Entries for locating words and elements:
<<<<

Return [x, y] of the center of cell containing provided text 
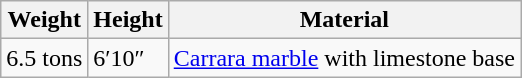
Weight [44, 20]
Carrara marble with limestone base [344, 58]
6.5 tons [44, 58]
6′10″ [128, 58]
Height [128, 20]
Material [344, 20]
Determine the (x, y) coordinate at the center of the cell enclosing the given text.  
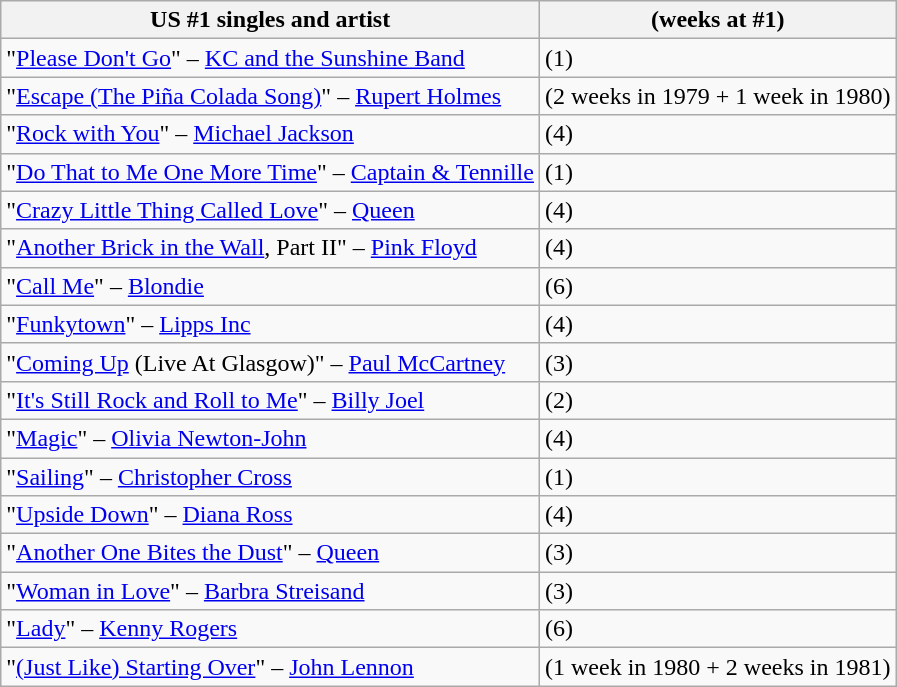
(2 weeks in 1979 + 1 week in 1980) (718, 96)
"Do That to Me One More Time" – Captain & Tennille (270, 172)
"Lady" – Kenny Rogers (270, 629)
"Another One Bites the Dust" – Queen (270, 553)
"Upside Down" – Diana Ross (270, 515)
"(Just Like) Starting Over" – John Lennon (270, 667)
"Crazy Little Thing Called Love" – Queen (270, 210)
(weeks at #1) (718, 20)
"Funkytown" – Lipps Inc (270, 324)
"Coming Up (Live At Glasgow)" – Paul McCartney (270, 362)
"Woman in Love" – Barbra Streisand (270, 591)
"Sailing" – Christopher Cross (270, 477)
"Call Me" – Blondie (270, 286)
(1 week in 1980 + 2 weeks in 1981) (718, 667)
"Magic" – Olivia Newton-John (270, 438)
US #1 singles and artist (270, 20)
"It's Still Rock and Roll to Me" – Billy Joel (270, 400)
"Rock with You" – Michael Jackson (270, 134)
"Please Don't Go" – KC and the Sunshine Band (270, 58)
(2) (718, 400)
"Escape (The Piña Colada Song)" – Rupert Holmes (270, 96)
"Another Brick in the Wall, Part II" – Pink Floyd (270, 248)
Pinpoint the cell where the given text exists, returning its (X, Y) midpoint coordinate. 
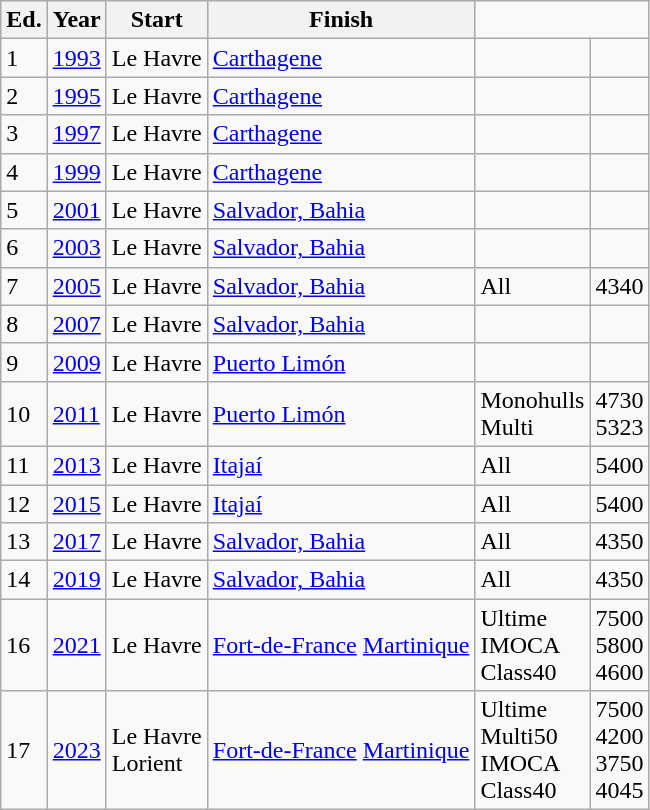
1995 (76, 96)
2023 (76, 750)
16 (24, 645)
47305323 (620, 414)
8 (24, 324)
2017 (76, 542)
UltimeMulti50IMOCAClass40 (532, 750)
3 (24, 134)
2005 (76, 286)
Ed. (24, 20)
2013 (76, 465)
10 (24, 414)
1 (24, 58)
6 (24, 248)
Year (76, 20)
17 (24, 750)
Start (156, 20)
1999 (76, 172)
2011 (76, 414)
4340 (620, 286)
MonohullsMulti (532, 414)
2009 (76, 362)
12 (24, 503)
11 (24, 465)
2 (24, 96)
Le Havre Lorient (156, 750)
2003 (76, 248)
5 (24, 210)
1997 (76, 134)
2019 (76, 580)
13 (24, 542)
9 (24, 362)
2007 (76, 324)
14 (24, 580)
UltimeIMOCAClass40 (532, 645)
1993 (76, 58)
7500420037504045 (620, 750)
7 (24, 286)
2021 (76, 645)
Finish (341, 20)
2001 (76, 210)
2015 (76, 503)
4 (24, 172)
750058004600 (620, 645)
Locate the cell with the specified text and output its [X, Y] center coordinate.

>>>>
<<<<

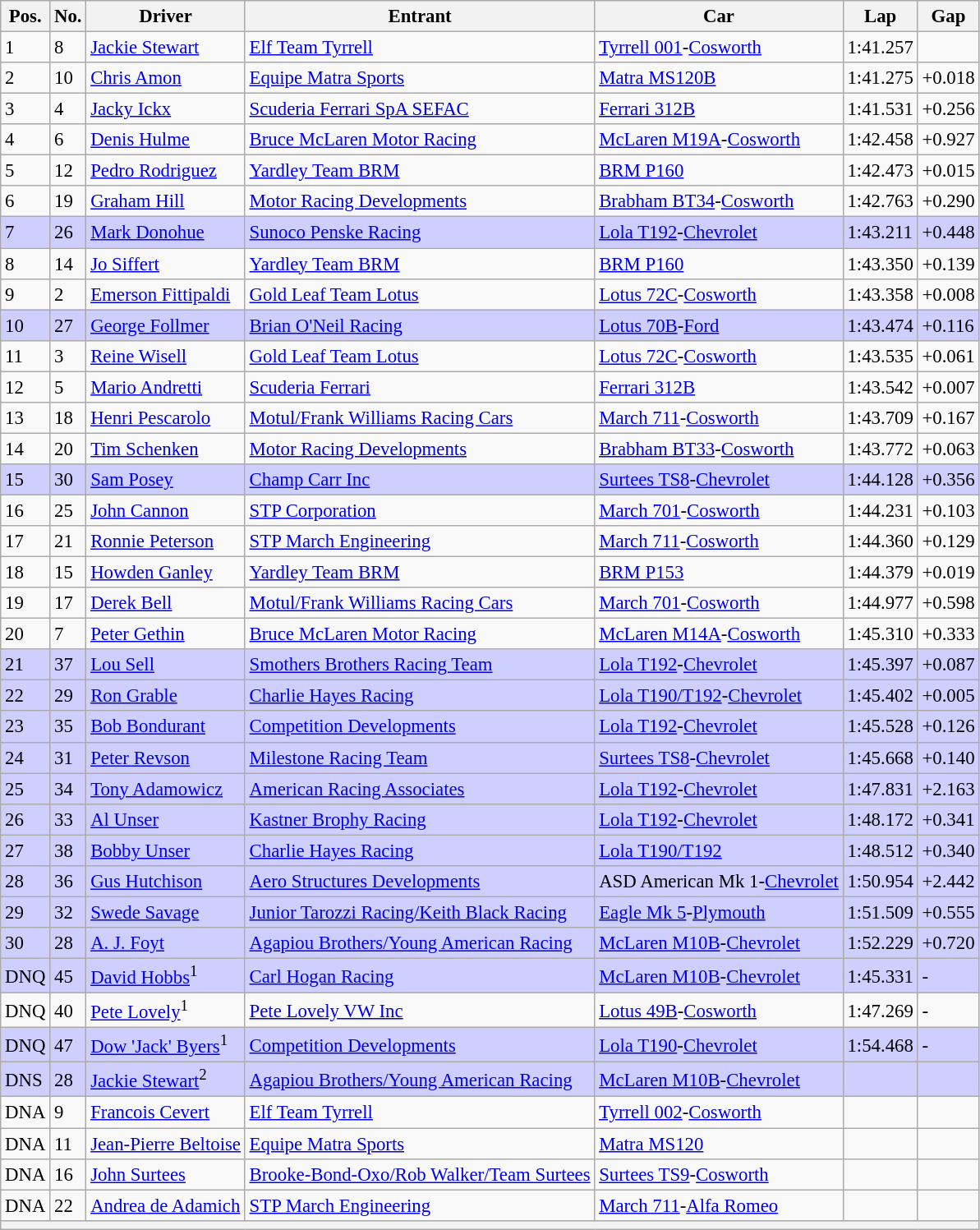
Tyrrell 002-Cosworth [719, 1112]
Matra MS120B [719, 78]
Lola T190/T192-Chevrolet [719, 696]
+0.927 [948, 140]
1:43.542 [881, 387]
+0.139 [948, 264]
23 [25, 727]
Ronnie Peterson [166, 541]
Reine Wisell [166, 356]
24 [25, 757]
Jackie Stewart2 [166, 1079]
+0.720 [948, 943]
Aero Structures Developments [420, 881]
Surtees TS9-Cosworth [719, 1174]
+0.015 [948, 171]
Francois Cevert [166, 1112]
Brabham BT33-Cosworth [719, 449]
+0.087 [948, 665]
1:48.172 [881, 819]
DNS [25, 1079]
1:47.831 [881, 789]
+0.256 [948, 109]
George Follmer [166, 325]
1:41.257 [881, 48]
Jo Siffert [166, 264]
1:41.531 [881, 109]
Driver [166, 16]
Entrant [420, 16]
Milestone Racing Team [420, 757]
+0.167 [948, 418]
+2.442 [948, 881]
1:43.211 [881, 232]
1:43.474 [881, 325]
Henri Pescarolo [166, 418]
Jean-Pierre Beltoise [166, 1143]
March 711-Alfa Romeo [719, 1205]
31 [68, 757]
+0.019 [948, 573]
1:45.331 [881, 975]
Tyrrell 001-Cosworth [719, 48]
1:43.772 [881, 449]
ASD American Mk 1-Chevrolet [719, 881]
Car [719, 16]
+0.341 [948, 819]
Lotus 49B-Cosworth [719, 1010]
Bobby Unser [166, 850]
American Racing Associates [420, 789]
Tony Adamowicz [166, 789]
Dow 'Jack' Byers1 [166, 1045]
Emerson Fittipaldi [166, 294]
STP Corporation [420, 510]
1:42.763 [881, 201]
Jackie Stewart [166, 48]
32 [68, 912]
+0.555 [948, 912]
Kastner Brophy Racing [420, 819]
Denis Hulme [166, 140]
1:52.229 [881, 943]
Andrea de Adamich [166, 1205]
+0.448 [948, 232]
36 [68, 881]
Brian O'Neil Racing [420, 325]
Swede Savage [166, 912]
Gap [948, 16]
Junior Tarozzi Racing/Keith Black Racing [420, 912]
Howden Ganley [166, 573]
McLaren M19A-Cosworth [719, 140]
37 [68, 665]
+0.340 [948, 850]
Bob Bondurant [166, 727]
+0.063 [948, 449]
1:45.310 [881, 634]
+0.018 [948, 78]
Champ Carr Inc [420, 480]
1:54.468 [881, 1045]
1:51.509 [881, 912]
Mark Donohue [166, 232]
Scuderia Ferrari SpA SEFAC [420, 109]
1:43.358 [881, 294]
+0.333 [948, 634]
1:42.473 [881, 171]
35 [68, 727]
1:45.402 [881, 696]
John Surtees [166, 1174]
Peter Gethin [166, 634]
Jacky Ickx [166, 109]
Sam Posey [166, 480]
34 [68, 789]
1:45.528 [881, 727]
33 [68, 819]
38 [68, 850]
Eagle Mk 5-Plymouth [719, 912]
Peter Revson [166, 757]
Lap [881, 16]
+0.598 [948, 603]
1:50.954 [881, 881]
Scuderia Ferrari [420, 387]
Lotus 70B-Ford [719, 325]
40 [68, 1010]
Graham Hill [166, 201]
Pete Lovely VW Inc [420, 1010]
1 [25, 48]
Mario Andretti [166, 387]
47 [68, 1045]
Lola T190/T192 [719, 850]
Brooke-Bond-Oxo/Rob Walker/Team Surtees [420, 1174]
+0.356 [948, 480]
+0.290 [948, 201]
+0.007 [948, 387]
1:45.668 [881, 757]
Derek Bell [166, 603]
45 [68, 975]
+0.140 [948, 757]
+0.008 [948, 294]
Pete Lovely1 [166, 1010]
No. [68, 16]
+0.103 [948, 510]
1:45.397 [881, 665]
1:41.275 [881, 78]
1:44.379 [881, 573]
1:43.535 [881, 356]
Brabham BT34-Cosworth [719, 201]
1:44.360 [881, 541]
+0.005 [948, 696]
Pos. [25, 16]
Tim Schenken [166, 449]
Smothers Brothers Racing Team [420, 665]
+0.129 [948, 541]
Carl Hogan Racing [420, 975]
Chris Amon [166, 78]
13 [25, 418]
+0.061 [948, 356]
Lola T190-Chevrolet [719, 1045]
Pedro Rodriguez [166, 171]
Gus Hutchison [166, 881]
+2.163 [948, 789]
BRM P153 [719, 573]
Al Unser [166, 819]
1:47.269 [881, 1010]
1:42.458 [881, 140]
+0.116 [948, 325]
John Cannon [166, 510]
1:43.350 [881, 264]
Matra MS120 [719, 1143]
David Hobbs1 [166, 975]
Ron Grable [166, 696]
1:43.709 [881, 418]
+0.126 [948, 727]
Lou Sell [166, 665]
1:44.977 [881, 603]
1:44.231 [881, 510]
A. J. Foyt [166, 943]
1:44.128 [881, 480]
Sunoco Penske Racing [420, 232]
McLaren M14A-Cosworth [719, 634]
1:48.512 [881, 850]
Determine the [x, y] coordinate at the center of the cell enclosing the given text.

>>>>

• _TASK OBJECTIVE_
Return word for word the lines of the entries that begin at the line containing "Return [x, y]" and end after the line containing "Determine the (x, y)". Leave the pictures out of your answer.

• _COMPLETED TASK_
Return [x, y] of the center of cell containing provided text 
Weight [44, 20]
Carrara marble with limestone base [344, 58]
6.5 tons [44, 58]
6′10″ [128, 58]
Height [128, 20]
Material [344, 20]
Determine the (x, y) coordinate at the center of the cell enclosing the given text.  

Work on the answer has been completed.